What to do
Reproduce every record exactly as given.

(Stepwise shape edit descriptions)
*** Block opens ***

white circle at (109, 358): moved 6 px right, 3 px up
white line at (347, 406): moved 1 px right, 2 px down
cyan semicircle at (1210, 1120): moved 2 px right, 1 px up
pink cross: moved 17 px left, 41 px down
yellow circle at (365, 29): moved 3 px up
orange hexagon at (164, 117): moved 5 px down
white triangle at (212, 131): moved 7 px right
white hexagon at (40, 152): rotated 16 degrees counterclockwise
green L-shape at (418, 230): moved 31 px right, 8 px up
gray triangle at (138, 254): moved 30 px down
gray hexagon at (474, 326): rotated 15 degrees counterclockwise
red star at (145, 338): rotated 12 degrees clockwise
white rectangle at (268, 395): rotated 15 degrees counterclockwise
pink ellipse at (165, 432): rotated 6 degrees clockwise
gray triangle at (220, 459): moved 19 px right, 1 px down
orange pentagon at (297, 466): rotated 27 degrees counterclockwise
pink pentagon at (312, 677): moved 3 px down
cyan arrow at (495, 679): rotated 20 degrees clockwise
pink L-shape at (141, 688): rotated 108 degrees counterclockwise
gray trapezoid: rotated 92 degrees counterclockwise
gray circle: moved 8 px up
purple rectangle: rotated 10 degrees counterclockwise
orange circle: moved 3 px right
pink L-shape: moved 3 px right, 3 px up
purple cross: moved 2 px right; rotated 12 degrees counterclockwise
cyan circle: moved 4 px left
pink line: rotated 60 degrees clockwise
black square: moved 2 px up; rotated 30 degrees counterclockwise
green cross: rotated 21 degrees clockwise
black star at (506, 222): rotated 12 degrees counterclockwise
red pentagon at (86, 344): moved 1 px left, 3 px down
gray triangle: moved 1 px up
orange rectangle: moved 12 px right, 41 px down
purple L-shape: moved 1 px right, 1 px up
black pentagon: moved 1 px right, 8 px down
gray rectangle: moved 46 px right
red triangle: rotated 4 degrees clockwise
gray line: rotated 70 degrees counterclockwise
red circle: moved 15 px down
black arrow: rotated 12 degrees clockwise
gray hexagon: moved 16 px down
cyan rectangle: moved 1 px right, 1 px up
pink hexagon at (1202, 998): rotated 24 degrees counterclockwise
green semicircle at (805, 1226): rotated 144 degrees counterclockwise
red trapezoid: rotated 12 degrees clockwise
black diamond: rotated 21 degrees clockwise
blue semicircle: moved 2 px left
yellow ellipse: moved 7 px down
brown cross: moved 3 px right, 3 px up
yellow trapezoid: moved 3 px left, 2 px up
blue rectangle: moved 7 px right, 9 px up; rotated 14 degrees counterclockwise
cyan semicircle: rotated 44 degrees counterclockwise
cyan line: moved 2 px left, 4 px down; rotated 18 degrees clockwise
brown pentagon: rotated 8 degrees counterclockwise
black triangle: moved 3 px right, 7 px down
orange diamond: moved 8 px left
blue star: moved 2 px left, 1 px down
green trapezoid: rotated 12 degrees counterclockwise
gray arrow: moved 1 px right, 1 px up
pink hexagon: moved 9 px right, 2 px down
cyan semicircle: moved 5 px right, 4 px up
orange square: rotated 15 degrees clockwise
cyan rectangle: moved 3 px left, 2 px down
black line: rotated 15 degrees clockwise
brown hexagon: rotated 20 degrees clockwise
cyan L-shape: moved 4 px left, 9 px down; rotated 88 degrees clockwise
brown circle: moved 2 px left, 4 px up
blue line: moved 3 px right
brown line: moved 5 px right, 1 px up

*** Block closes ***

Solution
white circle at (109, 358): moved 6 px right, 3 px up
white line at (347, 406): moved 1 px right, 2 px down
cyan semicircle at (1210, 1120): moved 2 px right, 1 px up
pink cross: moved 17 px left, 41 px down
yellow circle at (365, 29): moved 3 px up
orange hexagon at (164, 117): moved 5 px down
white triangle at (212, 131): moved 7 px right
white hexagon at (40, 152): rotated 16 degrees counterclockwise
green L-shape at (418, 230): moved 31 px right, 8 px up
gray triangle at (138, 254): moved 30 px down
gray hexagon at (474, 326): rotated 15 degrees counterclockwise
red star at (145, 338): rotated 12 degrees clockwise
white rectangle at (268, 395): rotated 15 degrees counterclockwise
pink ellipse at (165, 432): rotated 6 degrees clockwise
gray triangle at (220, 459): moved 19 px right, 1 px down
orange pentagon at (297, 466): rotated 27 degrees counterclockwise
pink pentagon at (312, 677): moved 3 px down
cyan arrow at (495, 679): rotated 20 degrees clockwise
pink L-shape at (141, 688): rotated 108 degrees counterclockwise
gray trapezoid: rotated 92 degrees counterclockwise
gray circle: moved 8 px up
purple rectangle: rotated 10 degrees counterclockwise
orange circle: moved 3 px right
pink L-shape: moved 3 px right, 3 px up
purple cross: moved 2 px right; rotated 12 degrees counterclockwise
cyan circle: moved 4 px left
pink line: rotated 60 degrees clockwise
black square: moved 2 px up; rotated 30 degrees counterclockwise
green cross: rotated 21 degrees clockwise
black star at (506, 222): rotated 12 degrees counterclockwise
red pentagon at (86, 344): moved 1 px left, 3 px down
gray triangle: moved 1 px up
orange rectangle: moved 12 px right, 41 px down
purple L-shape: moved 1 px right, 1 px up
black pentagon: moved 1 px right, 8 px down
gray rectangle: moved 46 px right
red triangle: rotated 4 degrees clockwise
gray line: rotated 70 degrees counterclockwise
red circle: moved 15 px down
black arrow: rotated 12 degrees clockwise
gray hexagon: moved 16 px down
cyan rectangle: moved 1 px right, 1 px up
pink hexagon at (1202, 998): rotated 24 degrees counterclockwise
green semicircle at (805, 1226): rotated 144 degrees counterclockwise
red trapezoid: rotated 12 degrees clockwise
black diamond: rotated 21 degrees clockwise
blue semicircle: moved 2 px left
yellow ellipse: moved 7 px down
brown cross: moved 3 px right, 3 px up
yellow trapezoid: moved 3 px left, 2 px up
blue rectangle: moved 7 px right, 9 px up; rotated 14 degrees counterclockwise
cyan semicircle: rotated 44 degrees counterclockwise
cyan line: moved 2 px left, 4 px down; rotated 18 degrees clockwise
brown pentagon: rotated 8 degrees counterclockwise
black triangle: moved 3 px right, 7 px down
orange diamond: moved 8 px left
blue star: moved 2 px left, 1 px down
green trapezoid: rotated 12 degrees counterclockwise
gray arrow: moved 1 px right, 1 px up
pink hexagon: moved 9 px right, 2 px down
cyan semicircle: moved 5 px right, 4 px up
orange square: rotated 15 degrees clockwise
cyan rectangle: moved 3 px left, 2 px down
black line: rotated 15 degrees clockwise
brown hexagon: rotated 20 degrees clockwise
cyan L-shape: moved 4 px left, 9 px down; rotated 88 degrees clockwise
brown circle: moved 2 px left, 4 px up
blue line: moved 3 px right
brown line: moved 5 px right, 1 px up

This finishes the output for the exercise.